START RECORD EXTRACTS

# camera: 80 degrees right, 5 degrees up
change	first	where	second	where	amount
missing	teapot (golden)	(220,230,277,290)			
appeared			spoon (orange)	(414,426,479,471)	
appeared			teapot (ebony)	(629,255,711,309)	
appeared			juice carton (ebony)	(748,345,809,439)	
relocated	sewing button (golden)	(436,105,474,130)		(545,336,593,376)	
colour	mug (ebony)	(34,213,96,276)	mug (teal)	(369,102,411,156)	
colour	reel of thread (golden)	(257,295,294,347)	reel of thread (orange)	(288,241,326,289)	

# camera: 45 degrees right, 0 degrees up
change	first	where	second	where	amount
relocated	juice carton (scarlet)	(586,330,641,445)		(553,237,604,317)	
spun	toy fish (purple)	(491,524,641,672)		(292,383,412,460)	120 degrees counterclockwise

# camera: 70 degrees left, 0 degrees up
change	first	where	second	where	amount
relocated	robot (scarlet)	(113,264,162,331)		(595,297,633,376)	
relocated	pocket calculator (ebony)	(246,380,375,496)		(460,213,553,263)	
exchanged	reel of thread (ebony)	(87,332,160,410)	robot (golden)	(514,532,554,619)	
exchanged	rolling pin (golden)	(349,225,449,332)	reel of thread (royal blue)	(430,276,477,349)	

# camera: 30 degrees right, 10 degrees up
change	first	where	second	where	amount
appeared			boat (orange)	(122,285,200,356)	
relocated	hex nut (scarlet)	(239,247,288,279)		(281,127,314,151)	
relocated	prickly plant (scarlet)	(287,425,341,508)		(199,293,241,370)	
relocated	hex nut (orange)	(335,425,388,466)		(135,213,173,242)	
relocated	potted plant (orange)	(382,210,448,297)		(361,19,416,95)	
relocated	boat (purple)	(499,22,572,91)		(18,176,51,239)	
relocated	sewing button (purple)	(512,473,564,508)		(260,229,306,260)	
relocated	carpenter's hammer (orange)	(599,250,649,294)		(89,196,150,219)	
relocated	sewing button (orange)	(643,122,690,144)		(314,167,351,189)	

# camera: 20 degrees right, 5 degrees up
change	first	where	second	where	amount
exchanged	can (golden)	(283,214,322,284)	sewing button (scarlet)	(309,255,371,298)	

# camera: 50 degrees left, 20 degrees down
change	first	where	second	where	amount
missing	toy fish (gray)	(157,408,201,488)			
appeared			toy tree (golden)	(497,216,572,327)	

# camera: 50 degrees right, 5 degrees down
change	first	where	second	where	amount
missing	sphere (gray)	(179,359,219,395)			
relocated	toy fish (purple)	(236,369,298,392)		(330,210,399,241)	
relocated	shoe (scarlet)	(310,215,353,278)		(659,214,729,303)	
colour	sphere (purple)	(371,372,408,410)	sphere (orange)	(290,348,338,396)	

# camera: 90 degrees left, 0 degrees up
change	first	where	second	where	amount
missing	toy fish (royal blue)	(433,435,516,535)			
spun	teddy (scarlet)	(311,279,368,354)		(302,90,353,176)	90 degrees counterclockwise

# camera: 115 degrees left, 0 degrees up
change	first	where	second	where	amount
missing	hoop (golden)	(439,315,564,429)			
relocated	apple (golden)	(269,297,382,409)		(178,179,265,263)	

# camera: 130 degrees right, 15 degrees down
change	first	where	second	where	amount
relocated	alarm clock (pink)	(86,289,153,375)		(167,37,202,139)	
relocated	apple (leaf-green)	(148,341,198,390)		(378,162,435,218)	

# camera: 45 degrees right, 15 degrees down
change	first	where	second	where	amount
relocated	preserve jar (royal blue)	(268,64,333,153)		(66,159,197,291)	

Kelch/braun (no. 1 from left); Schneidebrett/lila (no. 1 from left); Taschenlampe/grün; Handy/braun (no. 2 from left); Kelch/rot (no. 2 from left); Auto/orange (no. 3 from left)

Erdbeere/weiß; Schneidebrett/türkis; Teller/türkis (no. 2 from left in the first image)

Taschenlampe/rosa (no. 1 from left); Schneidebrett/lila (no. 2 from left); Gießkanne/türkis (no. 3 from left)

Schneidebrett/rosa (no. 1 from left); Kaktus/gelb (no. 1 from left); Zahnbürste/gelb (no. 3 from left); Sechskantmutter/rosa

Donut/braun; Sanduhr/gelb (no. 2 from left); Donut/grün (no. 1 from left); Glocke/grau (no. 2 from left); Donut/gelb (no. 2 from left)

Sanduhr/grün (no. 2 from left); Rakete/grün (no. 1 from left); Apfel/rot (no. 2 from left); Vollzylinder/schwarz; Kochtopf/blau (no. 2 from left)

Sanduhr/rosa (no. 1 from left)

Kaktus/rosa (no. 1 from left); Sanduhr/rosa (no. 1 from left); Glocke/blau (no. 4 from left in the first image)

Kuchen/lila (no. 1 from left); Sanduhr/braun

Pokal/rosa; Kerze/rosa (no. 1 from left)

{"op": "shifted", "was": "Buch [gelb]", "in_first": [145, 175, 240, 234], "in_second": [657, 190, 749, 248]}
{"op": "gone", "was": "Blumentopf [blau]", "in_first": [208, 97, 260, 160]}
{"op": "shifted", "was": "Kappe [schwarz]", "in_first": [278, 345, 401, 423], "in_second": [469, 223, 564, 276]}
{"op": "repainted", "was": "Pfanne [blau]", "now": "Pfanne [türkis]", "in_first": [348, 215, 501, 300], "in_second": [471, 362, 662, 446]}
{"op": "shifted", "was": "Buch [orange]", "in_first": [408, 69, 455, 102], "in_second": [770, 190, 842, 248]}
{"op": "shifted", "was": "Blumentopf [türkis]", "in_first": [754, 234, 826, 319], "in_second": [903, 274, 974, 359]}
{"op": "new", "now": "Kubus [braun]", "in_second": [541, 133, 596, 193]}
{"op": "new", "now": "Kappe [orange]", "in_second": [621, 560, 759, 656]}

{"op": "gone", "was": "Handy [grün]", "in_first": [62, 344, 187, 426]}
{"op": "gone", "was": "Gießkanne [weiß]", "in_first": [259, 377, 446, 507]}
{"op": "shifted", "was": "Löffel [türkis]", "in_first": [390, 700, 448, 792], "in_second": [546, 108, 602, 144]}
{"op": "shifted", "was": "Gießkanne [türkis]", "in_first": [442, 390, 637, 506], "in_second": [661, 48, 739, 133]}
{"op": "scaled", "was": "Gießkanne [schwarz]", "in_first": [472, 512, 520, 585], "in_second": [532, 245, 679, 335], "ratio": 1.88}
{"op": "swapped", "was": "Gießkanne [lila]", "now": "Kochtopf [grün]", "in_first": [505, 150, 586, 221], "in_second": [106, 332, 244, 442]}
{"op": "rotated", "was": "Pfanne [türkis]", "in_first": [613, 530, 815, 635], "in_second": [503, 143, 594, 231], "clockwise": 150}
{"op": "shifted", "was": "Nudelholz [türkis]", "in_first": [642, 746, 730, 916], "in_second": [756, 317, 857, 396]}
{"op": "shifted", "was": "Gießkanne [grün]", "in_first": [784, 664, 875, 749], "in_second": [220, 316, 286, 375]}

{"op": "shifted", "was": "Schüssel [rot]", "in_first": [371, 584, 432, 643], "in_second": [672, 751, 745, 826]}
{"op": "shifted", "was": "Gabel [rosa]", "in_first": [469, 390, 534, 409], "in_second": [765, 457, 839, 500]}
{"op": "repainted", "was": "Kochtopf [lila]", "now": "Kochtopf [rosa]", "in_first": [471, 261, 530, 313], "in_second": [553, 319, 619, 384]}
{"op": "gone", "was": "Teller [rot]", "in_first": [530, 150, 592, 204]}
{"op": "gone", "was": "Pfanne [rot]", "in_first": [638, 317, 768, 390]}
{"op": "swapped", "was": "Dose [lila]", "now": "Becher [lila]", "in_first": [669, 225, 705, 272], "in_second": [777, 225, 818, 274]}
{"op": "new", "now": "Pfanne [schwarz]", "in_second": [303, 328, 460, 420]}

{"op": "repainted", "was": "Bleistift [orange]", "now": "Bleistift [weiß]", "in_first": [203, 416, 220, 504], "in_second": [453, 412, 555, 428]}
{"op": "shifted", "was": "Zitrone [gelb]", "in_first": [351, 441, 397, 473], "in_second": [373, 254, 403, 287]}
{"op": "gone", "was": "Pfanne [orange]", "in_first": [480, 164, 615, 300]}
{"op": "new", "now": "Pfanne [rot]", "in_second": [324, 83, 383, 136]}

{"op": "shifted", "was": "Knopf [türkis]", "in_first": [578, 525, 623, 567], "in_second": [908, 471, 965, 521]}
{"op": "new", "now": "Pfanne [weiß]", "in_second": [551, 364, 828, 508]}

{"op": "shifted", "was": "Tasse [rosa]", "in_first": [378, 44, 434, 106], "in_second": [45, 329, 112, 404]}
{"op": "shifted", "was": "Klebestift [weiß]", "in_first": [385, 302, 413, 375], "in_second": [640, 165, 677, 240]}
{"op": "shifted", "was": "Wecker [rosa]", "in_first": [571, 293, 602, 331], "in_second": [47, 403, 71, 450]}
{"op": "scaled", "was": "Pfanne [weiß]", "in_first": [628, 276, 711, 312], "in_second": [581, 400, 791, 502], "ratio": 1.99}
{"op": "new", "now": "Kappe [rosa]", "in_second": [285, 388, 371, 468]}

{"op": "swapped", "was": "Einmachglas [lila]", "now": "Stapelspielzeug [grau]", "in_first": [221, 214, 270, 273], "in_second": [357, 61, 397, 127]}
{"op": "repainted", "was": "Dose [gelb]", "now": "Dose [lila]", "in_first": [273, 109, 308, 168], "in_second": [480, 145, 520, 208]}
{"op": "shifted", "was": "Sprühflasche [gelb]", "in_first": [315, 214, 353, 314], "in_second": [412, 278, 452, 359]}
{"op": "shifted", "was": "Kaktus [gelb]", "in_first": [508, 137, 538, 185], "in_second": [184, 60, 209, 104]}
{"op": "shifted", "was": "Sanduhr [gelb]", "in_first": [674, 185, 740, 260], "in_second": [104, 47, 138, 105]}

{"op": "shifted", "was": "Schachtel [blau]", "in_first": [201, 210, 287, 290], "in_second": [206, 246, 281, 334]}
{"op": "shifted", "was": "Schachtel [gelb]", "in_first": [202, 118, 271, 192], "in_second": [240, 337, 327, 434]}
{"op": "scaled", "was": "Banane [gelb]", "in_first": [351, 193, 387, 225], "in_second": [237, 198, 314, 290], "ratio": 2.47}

END RECORD EXTRACTS

§ **BRIEF**: Whenever a line in the records above contains the string "Buch", copy that line.

§ **RESPONSE BOX**:
{"op": "shifted", "was": "Buch [gelb]", "in_first": [145, 175, 240, 234], "in_second": [657, 190, 749, 248]}
{"op": "shifted", "was": "Buch [orange]", "in_first": [408, 69, 455, 102], "in_second": [770, 190, 842, 248]}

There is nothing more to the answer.